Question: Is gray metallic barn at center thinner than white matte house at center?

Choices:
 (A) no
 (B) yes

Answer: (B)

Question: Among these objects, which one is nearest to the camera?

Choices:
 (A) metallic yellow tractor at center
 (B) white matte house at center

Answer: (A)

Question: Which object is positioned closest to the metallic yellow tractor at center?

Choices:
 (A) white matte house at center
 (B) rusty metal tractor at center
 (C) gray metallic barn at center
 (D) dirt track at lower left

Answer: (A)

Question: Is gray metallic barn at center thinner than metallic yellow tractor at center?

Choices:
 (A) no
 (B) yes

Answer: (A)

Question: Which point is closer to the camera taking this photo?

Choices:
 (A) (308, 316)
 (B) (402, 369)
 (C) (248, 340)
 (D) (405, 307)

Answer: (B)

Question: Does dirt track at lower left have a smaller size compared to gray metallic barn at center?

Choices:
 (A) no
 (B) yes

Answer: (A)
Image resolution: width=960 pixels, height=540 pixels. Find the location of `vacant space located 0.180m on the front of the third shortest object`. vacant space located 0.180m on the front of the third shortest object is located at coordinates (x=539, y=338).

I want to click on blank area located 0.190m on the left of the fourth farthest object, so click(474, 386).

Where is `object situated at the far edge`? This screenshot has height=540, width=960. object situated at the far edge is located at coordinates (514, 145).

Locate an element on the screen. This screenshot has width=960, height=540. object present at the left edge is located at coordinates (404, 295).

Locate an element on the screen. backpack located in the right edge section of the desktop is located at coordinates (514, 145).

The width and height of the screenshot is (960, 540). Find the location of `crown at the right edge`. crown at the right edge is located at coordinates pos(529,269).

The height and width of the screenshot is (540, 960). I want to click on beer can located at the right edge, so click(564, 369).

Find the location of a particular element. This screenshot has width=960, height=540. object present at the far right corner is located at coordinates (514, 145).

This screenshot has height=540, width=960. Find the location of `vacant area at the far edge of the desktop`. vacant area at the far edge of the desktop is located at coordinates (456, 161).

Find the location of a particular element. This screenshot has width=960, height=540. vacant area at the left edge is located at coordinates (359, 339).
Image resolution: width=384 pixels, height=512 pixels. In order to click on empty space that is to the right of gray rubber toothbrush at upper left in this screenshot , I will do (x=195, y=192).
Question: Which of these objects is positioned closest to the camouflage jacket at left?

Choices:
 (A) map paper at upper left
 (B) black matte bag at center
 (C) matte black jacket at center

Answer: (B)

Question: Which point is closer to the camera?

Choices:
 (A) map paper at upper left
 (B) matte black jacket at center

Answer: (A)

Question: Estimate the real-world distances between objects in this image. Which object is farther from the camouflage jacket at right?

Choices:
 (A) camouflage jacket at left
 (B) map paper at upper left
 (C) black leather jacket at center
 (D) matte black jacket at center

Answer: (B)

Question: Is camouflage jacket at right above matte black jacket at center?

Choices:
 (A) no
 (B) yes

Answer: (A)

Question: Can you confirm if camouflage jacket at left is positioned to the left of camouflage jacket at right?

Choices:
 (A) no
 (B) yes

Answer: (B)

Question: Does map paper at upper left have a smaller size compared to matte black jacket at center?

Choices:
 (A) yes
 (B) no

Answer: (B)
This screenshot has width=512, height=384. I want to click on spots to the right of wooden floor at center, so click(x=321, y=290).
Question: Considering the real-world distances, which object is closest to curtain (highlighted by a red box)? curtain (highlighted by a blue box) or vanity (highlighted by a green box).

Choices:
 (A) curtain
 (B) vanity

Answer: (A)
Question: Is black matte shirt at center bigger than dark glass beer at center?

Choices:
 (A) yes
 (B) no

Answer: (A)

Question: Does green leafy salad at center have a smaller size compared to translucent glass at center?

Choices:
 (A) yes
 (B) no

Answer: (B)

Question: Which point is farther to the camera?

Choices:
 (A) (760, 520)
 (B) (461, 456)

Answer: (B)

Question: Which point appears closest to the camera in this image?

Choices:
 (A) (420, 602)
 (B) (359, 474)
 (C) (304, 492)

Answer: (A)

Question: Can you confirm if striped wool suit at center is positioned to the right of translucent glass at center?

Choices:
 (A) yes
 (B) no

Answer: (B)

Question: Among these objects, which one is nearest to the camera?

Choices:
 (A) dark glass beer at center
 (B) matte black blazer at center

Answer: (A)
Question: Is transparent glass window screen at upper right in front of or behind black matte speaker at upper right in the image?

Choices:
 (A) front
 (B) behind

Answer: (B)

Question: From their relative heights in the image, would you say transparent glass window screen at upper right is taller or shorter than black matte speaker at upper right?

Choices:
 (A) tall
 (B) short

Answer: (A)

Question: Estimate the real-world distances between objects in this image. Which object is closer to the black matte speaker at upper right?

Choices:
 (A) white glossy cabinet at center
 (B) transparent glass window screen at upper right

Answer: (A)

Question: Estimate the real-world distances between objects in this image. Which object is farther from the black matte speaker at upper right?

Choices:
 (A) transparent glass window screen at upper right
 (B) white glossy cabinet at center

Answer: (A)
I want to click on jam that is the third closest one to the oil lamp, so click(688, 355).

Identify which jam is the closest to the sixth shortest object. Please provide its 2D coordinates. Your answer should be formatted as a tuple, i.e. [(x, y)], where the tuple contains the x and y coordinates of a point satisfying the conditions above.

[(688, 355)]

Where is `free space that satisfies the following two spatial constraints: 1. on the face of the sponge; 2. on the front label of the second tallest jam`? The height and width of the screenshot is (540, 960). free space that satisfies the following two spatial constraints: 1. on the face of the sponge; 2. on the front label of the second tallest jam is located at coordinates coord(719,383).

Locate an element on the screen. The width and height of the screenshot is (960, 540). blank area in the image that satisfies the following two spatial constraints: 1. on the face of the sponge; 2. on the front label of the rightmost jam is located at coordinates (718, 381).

━━━━━━━━━━

◆ REQUIRED WORK ◆
Rename "yellow tractor" to "green tractor" throughout all the records above, and leave everything else unchanged.

◆ SOLUTION TO THE EXERCISE ◆
Question: Is gray metallic barn at center thinner than white matte house at center?

Choices:
 (A) no
 (B) yes

Answer: (B)

Question: Among these objects, which one is nearest to the camera?

Choices:
 (A) metallic green tractor at center
 (B) white matte house at center

Answer: (A)

Question: Which object is positioned closest to the metallic green tractor at center?

Choices:
 (A) white matte house at center
 (B) rusty metal tractor at center
 (C) gray metallic barn at center
 (D) dirt track at lower left

Answer: (A)

Question: Is gray metallic barn at center thinner than metallic green tractor at center?

Choices:
 (A) no
 (B) yes

Answer: (A)

Question: Which point is closer to the camera taking this photo?

Choices:
 (A) (308, 316)
 (B) (402, 369)
 (C) (248, 340)
 (D) (405, 307)

Answer: (B)

Question: Does dirt track at lower left have a smaller size compared to gray metallic barn at center?

Choices:
 (A) no
 (B) yes

Answer: (A)
Image resolution: width=960 pixels, height=540 pixels. Find the location of `vacant space located 0.180m on the front of the third shortest object`. vacant space located 0.180m on the front of the third shortest object is located at coordinates (x=539, y=338).

I want to click on blank area located 0.190m on the left of the fourth farthest object, so click(474, 386).

Where is `object situated at the far edge`? This screenshot has height=540, width=960. object situated at the far edge is located at coordinates (514, 145).

Locate an element on the screen. This screenshot has width=960, height=540. object present at the left edge is located at coordinates (404, 295).

Locate an element on the screen. backpack located in the right edge section of the desktop is located at coordinates (514, 145).

The width and height of the screenshot is (960, 540). Find the location of `crown at the right edge`. crown at the right edge is located at coordinates pos(529,269).

The height and width of the screenshot is (540, 960). I want to click on beer can located at the right edge, so click(564, 369).

Find the location of a particular element. This screenshot has width=960, height=540. object present at the far right corner is located at coordinates (514, 145).

This screenshot has height=540, width=960. Find the location of `vacant area at the far edge of the desktop`. vacant area at the far edge of the desktop is located at coordinates (456, 161).

Find the location of a particular element. This screenshot has width=960, height=540. vacant area at the left edge is located at coordinates (359, 339).
Image resolution: width=384 pixels, height=512 pixels. In order to click on empty space that is to the right of gray rubber toothbrush at upper left in this screenshot , I will do (x=195, y=192).
Question: Which of these objects is positioned closest to the camouflage jacket at left?

Choices:
 (A) map paper at upper left
 (B) black matte bag at center
 (C) matte black jacket at center

Answer: (B)

Question: Which point is closer to the camera?

Choices:
 (A) map paper at upper left
 (B) matte black jacket at center

Answer: (A)

Question: Estimate the real-world distances between objects in this image. Which object is farther from the camouflage jacket at right?

Choices:
 (A) camouflage jacket at left
 (B) map paper at upper left
 (C) black leather jacket at center
 (D) matte black jacket at center

Answer: (B)

Question: Is camouflage jacket at right above matte black jacket at center?

Choices:
 (A) no
 (B) yes

Answer: (A)

Question: Can you confirm if camouflage jacket at left is positioned to the left of camouflage jacket at right?

Choices:
 (A) no
 (B) yes

Answer: (B)

Question: Does map paper at upper left have a smaller size compared to matte black jacket at center?

Choices:
 (A) yes
 (B) no

Answer: (B)
This screenshot has width=512, height=384. I want to click on spots to the right of wooden floor at center, so click(x=321, y=290).
Question: Considering the real-world distances, which object is closest to curtain (highlighted by a red box)? curtain (highlighted by a blue box) or vanity (highlighted by a green box).

Choices:
 (A) curtain
 (B) vanity

Answer: (A)
Question: Is black matte shirt at center bigger than dark glass beer at center?

Choices:
 (A) yes
 (B) no

Answer: (A)

Question: Does green leafy salad at center have a smaller size compared to translucent glass at center?

Choices:
 (A) yes
 (B) no

Answer: (B)

Question: Which point is farther to the camera?

Choices:
 (A) (760, 520)
 (B) (461, 456)

Answer: (B)

Question: Which point appears closest to the camera in this image?

Choices:
 (A) (420, 602)
 (B) (359, 474)
 (C) (304, 492)

Answer: (A)

Question: Can you confirm if striped wool suit at center is positioned to the right of translucent glass at center?

Choices:
 (A) yes
 (B) no

Answer: (B)

Question: Among these objects, which one is nearest to the camera?

Choices:
 (A) dark glass beer at center
 (B) matte black blazer at center

Answer: (A)
Question: Is transparent glass window screen at upper right in front of or behind black matte speaker at upper right in the image?

Choices:
 (A) front
 (B) behind

Answer: (B)

Question: From their relative heights in the image, would you say transparent glass window screen at upper right is taller or shorter than black matte speaker at upper right?

Choices:
 (A) tall
 (B) short

Answer: (A)

Question: Estimate the real-world distances between objects in this image. Which object is closer to the black matte speaker at upper right?

Choices:
 (A) white glossy cabinet at center
 (B) transparent glass window screen at upper right

Answer: (A)

Question: Estimate the real-world distances between objects in this image. Which object is farther from the black matte speaker at upper right?

Choices:
 (A) transparent glass window screen at upper right
 (B) white glossy cabinet at center

Answer: (A)
I want to click on jam that is the third closest one to the oil lamp, so click(688, 355).

Identify which jam is the closest to the sixth shortest object. Please provide its 2D coordinates. Your answer should be formatted as a tuple, i.e. [(x, y)], where the tuple contains the x and y coordinates of a point satisfying the conditions above.

[(688, 355)]

Where is `free space that satisfies the following two spatial constraints: 1. on the face of the sponge; 2. on the front label of the second tallest jam`? The height and width of the screenshot is (540, 960). free space that satisfies the following two spatial constraints: 1. on the face of the sponge; 2. on the front label of the second tallest jam is located at coordinates coord(719,383).

Locate an element on the screen. The width and height of the screenshot is (960, 540). blank area in the image that satisfies the following two spatial constraints: 1. on the face of the sponge; 2. on the front label of the rightmost jam is located at coordinates (718, 381).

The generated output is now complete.